▶ **Extracted entries**:

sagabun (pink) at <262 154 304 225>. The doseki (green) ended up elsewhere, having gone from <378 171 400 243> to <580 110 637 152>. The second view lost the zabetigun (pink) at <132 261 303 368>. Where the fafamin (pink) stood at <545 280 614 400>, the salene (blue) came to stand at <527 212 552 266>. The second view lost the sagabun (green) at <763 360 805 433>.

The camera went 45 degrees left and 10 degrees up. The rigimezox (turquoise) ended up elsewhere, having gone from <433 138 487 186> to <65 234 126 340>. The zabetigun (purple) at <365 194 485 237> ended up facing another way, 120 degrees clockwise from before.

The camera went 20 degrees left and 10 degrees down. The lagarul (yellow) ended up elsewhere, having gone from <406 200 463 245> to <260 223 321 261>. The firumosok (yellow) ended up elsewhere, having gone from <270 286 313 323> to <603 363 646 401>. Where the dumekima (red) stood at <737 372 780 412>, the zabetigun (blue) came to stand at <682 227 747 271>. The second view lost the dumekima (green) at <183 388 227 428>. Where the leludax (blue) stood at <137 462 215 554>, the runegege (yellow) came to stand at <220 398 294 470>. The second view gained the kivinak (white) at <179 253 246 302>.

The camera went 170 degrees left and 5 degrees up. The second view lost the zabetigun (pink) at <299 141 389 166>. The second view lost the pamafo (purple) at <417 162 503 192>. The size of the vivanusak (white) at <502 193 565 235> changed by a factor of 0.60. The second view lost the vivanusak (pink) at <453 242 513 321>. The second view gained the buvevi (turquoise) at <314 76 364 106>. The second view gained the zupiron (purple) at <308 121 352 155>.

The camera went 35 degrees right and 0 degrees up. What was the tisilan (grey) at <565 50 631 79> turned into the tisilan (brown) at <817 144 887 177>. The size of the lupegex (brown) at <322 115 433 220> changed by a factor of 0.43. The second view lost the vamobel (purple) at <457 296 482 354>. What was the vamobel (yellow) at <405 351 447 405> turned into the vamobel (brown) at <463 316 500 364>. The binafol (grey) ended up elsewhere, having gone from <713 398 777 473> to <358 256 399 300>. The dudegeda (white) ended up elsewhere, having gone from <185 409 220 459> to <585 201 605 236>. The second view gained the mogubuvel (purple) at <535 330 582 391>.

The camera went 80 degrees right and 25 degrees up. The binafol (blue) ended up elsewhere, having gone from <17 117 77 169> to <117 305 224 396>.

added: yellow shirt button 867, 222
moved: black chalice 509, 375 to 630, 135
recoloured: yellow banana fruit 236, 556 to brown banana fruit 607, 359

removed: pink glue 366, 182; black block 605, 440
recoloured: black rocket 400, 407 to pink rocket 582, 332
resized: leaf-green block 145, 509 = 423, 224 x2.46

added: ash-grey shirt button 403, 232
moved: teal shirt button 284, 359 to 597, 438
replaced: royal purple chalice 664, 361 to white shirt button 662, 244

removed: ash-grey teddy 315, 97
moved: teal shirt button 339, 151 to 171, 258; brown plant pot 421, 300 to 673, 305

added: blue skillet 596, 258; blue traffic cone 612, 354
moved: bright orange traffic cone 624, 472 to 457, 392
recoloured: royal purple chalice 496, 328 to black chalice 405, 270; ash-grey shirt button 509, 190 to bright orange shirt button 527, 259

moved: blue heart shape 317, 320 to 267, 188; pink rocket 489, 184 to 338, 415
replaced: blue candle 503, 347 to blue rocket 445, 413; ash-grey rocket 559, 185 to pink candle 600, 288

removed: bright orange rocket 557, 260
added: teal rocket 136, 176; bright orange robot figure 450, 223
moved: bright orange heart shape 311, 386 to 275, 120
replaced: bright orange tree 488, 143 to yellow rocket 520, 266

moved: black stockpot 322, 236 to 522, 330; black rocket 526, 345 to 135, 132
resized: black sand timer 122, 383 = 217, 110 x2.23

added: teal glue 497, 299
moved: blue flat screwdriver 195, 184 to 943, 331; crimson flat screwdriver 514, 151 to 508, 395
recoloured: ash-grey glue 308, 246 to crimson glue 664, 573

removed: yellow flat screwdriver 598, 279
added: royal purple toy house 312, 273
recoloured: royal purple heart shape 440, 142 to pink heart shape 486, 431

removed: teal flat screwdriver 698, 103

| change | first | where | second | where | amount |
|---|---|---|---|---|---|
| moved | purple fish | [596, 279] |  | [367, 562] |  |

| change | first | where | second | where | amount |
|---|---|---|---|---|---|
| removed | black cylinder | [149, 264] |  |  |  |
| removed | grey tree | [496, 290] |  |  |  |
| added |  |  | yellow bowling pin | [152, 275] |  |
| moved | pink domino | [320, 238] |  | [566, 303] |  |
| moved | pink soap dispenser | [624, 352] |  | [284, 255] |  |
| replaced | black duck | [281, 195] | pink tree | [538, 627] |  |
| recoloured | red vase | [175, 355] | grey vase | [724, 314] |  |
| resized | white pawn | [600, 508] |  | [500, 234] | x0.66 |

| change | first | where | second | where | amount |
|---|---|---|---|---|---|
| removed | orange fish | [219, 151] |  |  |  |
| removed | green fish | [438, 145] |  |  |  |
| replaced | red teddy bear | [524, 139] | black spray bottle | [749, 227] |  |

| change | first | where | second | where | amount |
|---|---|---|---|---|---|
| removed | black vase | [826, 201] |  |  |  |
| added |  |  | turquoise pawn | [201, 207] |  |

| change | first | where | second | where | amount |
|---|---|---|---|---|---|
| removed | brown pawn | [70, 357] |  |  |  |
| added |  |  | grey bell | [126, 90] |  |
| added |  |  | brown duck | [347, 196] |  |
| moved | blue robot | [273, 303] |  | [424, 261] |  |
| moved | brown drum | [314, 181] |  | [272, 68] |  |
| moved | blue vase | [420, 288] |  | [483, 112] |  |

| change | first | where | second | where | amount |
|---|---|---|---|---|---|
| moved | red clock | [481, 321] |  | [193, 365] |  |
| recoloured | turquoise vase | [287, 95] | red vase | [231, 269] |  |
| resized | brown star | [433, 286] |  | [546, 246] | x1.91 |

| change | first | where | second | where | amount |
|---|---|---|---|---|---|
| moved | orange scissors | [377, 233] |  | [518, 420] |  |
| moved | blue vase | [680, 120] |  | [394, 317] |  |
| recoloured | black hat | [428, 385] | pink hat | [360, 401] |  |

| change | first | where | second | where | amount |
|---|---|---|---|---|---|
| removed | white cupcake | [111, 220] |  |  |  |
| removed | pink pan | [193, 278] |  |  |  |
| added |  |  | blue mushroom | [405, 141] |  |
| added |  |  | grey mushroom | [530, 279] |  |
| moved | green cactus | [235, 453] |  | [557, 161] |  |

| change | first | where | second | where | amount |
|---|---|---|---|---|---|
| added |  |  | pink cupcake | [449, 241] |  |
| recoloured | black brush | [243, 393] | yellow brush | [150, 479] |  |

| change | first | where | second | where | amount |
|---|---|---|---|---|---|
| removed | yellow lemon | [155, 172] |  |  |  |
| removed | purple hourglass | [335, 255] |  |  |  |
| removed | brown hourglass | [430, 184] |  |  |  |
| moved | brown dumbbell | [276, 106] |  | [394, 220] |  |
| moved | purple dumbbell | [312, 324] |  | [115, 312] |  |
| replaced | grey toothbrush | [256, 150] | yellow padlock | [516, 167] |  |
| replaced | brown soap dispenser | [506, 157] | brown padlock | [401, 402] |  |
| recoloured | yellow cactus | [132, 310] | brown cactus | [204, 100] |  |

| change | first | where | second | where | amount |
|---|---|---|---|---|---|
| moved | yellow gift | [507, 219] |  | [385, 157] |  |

▶ **Your assignment**:
In your answer, print every entry exactly as it appears.

▶ **Exercise output**:
sagabun (pink) at <262 154 304 225>. The doseki (green) ended up elsewhere, having gone from <378 171 400 243> to <580 110 637 152>. The second view lost the zabetigun (pink) at <132 261 303 368>. Where the fafamin (pink) stood at <545 280 614 400>, the salene (blue) came to stand at <527 212 552 266>. The second view lost the sagabun (green) at <763 360 805 433>.

The camera went 45 degrees left and 10 degrees up. The rigimezox (turquoise) ended up elsewhere, having gone from <433 138 487 186> to <65 234 126 340>. The zabetigun (purple) at <365 194 485 237> ended up facing another way, 120 degrees clockwise from before.

The camera went 20 degrees left and 10 degrees down. The lagarul (yellow) ended up elsewhere, having gone from <406 200 463 245> to <260 223 321 261>. The firumosok (yellow) ended up elsewhere, having gone from <270 286 313 323> to <603 363 646 401>. Where the dumekima (red) stood at <737 372 780 412>, the zabetigun (blue) came to stand at <682 227 747 271>. The second view lost the dumekima (green) at <183 388 227 428>. Where the leludax (blue) stood at <137 462 215 554>, the runegege (yellow) came to stand at <220 398 294 470>. The second view gained the kivinak (white) at <179 253 246 302>.

The camera went 170 degrees left and 5 degrees up. The second view lost the zabetigun (pink) at <299 141 389 166>. The second view lost the pamafo (purple) at <417 162 503 192>. The size of the vivanusak (white) at <502 193 565 235> changed by a factor of 0.60. The second view lost the vivanusak (pink) at <453 242 513 321>. The second view gained the buvevi (turquoise) at <314 76 364 106>. The second view gained the zupiron (purple) at <308 121 352 155>.

The camera went 35 degrees right and 0 degrees up. What was the tisilan (grey) at <565 50 631 79> turned into the tisilan (brown) at <817 144 887 177>. The size of the lupegex (brown) at <322 115 433 220> changed by a factor of 0.43. The second view lost the vamobel (purple) at <457 296 482 354>. What was the vamobel (yellow) at <405 351 447 405> turned into the vamobel (brown) at <463 316 500 364>. The binafol (grey) ended up elsewhere, having gone from <713 398 777 473> to <358 256 399 300>. The dudegeda (white) ended up elsewhere, having gone from <185 409 220 459> to <585 201 605 236>. The second view gained the mogubuvel (purple) at <535 330 582 391>.

The camera went 80 degrees right and 25 degrees up. The binafol (blue) ended up elsewhere, having gone from <17 117 77 169> to <117 305 224 396>.

added: yellow shirt button 867, 222
moved: black chalice 509, 375 to 630, 135
recoloured: yellow banana fruit 236, 556 to brown banana fruit 607, 359

removed: pink glue 366, 182; black block 605, 440
recoloured: black rocket 400, 407 to pink rocket 582, 332
resized: leaf-green block 145, 509 = 423, 224 x2.46

added: ash-grey shirt button 403, 232
moved: teal shirt button 284, 359 to 597, 438
replaced: royal purple chalice 664, 361 to white shirt button 662, 244

removed: ash-grey teddy 315, 97
moved: teal shirt button 339, 151 to 171, 258; brown plant pot 421, 300 to 673, 305

added: blue skillet 596, 258; blue traffic cone 612, 354
moved: bright orange traffic cone 624, 472 to 457, 392
recoloured: royal purple chalice 496, 328 to black chalice 405, 270; ash-grey shirt button 509, 190 to bright orange shirt button 527, 259

moved: blue heart shape 317, 320 to 267, 188; pink rocket 489, 184 to 338, 415
replaced: blue candle 503, 347 to blue rocket 445, 413; ash-grey rocket 559, 185 to pink candle 600, 288

removed: bright orange rocket 557, 260
added: teal rocket 136, 176; bright orange robot figure 450, 223
moved: bright orange heart shape 311, 386 to 275, 120
replaced: bright orange tree 488, 143 to yellow rocket 520, 266

moved: black stockpot 322, 236 to 522, 330; black rocket 526, 345 to 135, 132
resized: black sand timer 122, 383 = 217, 110 x2.23

added: teal glue 497, 299
moved: blue flat screwdriver 195, 184 to 943, 331; crimson flat screwdriver 514, 151 to 508, 395
recoloured: ash-grey glue 308, 246 to crimson glue 664, 573

removed: yellow flat screwdriver 598, 279
added: royal purple toy house 312, 273
recoloured: royal purple heart shape 440, 142 to pink heart shape 486, 431

removed: teal flat screwdriver 698, 103

| change | first | where | second | where | amount |
|---|---|---|---|---|---|
| moved | purple fish | [596, 279] |  | [367, 562] |  |

| change | first | where | second | where | amount |
|---|---|---|---|---|---|
| removed | black cylinder | [149, 264] |  |  |  |
| removed | grey tree | [496, 290] |  |  |  |
| added |  |  | yellow bowling pin | [152, 275] |  |
| moved | pink domino | [320, 238] |  | [566, 303] |  |
| moved | pink soap dispenser | [624, 352] |  | [284, 255] |  |
| replaced | black duck | [281, 195] | pink tree | [538, 627] |  |
| recoloured | red vase | [175, 355] | grey vase | [724, 314] |  |
| resized | white pawn | [600, 508] |  | [500, 234] | x0.66 |

| change | first | where | second | where | amount |
|---|---|---|---|---|---|
| removed | orange fish | [219, 151] |  |  |  |
| removed | green fish | [438, 145] |  |  |  |
| replaced | red teddy bear | [524, 139] | black spray bottle | [749, 227] |  |

| change | first | where | second | where | amount |
|---|---|---|---|---|---|
| removed | black vase | [826, 201] |  |  |  |
| added |  |  | turquoise pawn | [201, 207] |  |

| change | first | where | second | where | amount |
|---|---|---|---|---|---|
| removed | brown pawn | [70, 357] |  |  |  |
| added |  |  | grey bell | [126, 90] |  |
| added |  |  | brown duck | [347, 196] |  |
| moved | blue robot | [273, 303] |  | [424, 261] |  |
| moved | brown drum | [314, 181] |  | [272, 68] |  |
| moved | blue vase | [420, 288] |  | [483, 112] |  |

| change | first | where | second | where | amount |
|---|---|---|---|---|---|
| moved | red clock | [481, 321] |  | [193, 365] |  |
| recoloured | turquoise vase | [287, 95] | red vase | [231, 269] |  |
| resized | brown star | [433, 286] |  | [546, 246] | x1.91 |

| change | first | where | second | where | amount |
|---|---|---|---|---|---|
| moved | orange scissors | [377, 233] |  | [518, 420] |  |
| moved | blue vase | [680, 120] |  | [394, 317] |  |
| recoloured | black hat | [428, 385] | pink hat | [360, 401] |  |

| change | first | where | second | where | amount |
|---|---|---|---|---|---|
| removed | white cupcake | [111, 220] |  |  |  |
| removed | pink pan | [193, 278] |  |  |  |
| added |  |  | blue mushroom | [405, 141] |  |
| added |  |  | grey mushroom | [530, 279] |  |
| moved | green cactus | [235, 453] |  | [557, 161] |  |

| change | first | where | second | where | amount |
|---|---|---|---|---|---|
| added |  |  | pink cupcake | [449, 241] |  |
| recoloured | black brush | [243, 393] | yellow brush | [150, 479] |  |

| change | first | where | second | where | amount |
|---|---|---|---|---|---|
| removed | yellow lemon | [155, 172] |  |  |  |
| removed | purple hourglass | [335, 255] |  |  |  |
| removed | brown hourglass | [430, 184] |  |  |  |
| moved | brown dumbbell | [276, 106] |  | [394, 220] |  |
| moved | purple dumbbell | [312, 324] |  | [115, 312] |  |
| replaced | grey toothbrush | [256, 150] | yellow padlock | [516, 167] |  |
| replaced | brown soap dispenser | [506, 157] | brown padlock | [401, 402] |  |
| recoloured | yellow cactus | [132, 310] | brown cactus | [204, 100] |  |

| change | first | where | second | where | amount |
|---|---|---|---|---|---|
| moved | yellow gift | [507, 219] |  | [385, 157] |  |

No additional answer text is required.